--- Start Records for this task ---

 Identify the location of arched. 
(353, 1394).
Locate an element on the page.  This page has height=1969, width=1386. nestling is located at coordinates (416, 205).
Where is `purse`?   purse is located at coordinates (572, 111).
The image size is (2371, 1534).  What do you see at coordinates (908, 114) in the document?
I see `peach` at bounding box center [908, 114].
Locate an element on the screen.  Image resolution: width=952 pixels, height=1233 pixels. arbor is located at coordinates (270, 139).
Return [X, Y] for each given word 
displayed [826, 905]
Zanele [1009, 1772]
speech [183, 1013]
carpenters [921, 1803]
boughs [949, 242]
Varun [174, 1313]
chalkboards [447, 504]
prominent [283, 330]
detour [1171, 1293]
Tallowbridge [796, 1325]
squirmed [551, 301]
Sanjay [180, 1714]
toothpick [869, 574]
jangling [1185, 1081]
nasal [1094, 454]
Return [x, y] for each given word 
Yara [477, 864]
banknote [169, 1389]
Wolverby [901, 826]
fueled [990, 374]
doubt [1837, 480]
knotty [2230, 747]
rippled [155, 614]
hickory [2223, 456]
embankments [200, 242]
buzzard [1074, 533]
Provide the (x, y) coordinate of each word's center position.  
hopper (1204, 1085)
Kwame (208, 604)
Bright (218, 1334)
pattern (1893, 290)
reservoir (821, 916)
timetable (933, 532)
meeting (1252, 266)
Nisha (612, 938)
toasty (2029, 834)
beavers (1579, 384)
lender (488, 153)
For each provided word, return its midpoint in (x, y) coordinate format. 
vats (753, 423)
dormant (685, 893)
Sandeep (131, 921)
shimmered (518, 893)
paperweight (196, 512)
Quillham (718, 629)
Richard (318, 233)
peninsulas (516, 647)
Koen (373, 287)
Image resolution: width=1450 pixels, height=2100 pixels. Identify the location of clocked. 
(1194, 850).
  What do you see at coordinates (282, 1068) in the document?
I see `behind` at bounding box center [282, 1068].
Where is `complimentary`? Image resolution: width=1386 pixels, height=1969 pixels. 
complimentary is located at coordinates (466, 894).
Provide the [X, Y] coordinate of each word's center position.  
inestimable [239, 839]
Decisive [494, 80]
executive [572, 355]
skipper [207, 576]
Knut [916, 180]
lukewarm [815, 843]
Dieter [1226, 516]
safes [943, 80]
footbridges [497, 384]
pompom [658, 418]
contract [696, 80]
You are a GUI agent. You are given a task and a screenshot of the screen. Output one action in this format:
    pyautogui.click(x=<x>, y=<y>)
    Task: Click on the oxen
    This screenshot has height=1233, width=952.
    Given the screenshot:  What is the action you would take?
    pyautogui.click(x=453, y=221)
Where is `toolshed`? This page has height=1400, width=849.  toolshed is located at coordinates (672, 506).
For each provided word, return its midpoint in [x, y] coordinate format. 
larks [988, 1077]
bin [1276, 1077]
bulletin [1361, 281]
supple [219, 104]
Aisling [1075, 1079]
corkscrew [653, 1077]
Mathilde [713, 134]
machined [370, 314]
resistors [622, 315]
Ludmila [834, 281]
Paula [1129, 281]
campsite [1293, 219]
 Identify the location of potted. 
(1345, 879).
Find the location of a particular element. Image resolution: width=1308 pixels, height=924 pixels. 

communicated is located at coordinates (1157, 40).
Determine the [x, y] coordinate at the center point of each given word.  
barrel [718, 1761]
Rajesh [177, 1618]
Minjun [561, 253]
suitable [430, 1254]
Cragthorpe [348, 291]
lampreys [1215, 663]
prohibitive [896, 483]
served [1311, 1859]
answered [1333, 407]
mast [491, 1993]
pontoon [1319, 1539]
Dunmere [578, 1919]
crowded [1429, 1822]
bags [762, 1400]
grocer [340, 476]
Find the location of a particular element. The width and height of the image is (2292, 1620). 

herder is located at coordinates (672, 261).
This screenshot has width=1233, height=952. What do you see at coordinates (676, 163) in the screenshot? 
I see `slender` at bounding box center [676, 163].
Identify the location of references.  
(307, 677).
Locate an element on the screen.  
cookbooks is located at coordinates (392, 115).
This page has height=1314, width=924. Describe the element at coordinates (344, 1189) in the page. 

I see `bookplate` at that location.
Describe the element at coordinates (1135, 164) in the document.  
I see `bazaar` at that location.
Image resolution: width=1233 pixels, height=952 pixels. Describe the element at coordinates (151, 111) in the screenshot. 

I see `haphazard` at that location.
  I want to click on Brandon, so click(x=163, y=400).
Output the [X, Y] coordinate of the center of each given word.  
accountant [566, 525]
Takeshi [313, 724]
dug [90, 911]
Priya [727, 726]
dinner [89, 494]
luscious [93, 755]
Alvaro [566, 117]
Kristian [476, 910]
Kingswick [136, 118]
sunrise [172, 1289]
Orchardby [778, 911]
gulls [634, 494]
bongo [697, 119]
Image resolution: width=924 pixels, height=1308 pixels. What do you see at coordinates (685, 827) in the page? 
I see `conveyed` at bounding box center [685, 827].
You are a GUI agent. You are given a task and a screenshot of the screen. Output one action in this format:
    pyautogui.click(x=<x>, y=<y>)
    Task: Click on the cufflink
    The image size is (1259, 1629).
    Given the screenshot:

--- End Records for this task ---

[Stated problem]:
Pull out every line of the data above that contains the word "location", matching case exactly.

[Answer in full]:
 Identify the location of arched. 
Image resolution: width=1450 pixels, height=2100 pixels. Identify the location of clocked. 
 Identify the location of potted. 
Find the location of a particular element. Image resolution: width=1308 pixels, height=924 pixels. 
Find the location of a particular element. The width and height of the image is (2292, 1620). 
Identify the location of references.  
I see `bookplate` at that location.
I see `bazaar` at that location.
I see `haphazard` at that location.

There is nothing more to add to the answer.